Records to use

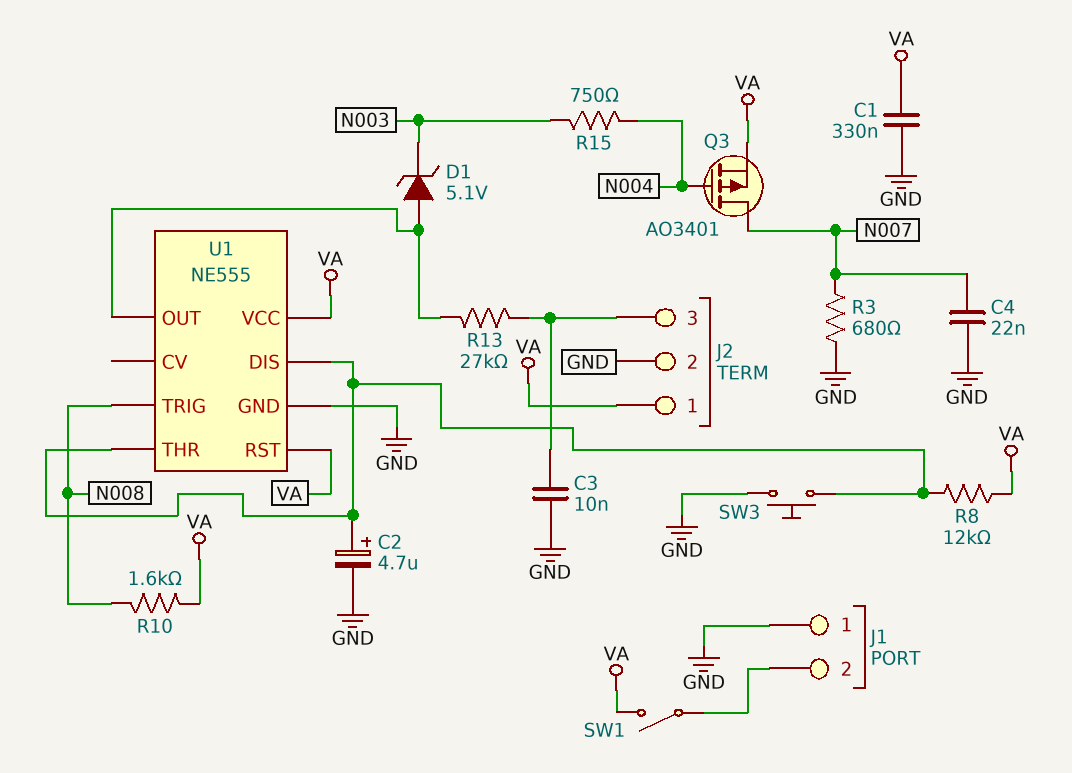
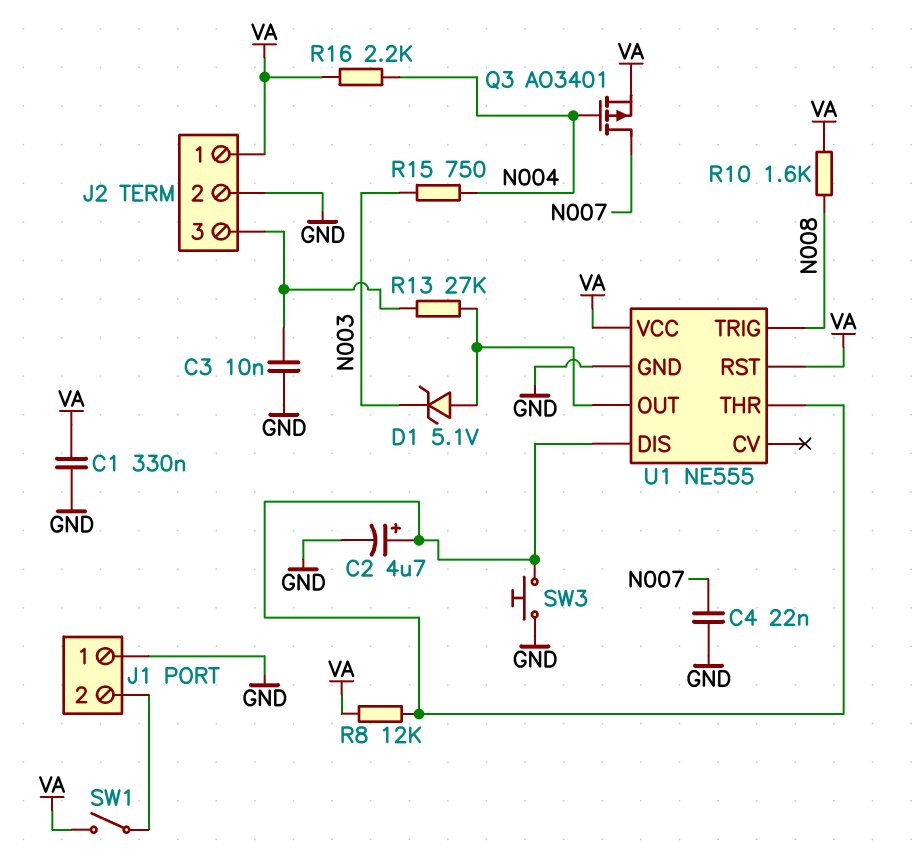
R3: 680 (GND, N007) -> none
R16: none -> 2.2k (N004, VA)

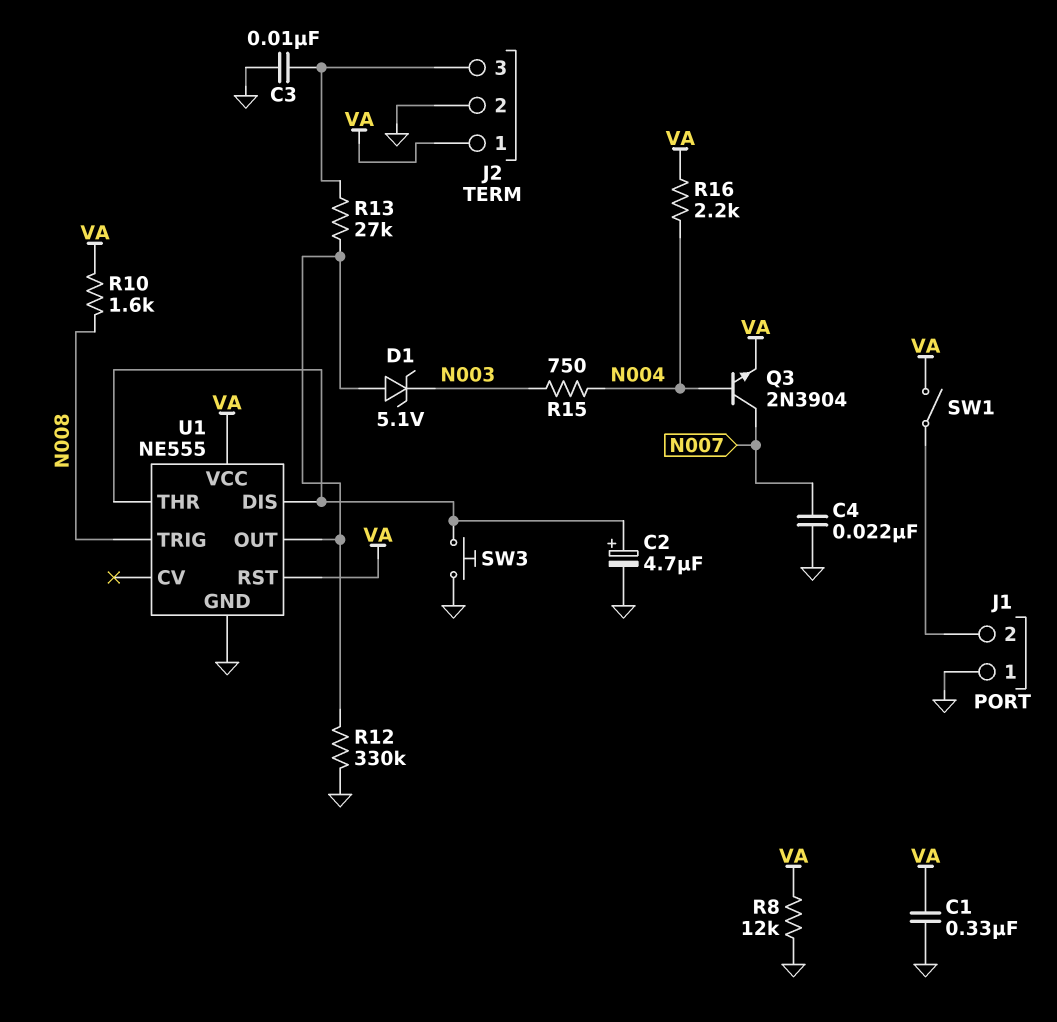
Q3: PMOS AO3401 (G N004, D N007, S VA) -> NPN 2N3904 (B N004, C N007, E VA)
R8: 12k (U1/DIS, VA) -> 12k (GND, VA)
R12: none -> 330k (GND, U1/OUT)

Aim of the task
Write out exactly the lines from the line with "Q3: PMOS AO3401" to the close of the listing above, including both of those lines.

Finished task
Q3: PMOS AO3401 (G N004, D N007, S VA) -> NPN 2N3904 (B N004, C N007, E VA)
R8: 12k (U1/DIS, VA) -> 12k (GND, VA)
R12: none -> 330k (GND, U1/OUT)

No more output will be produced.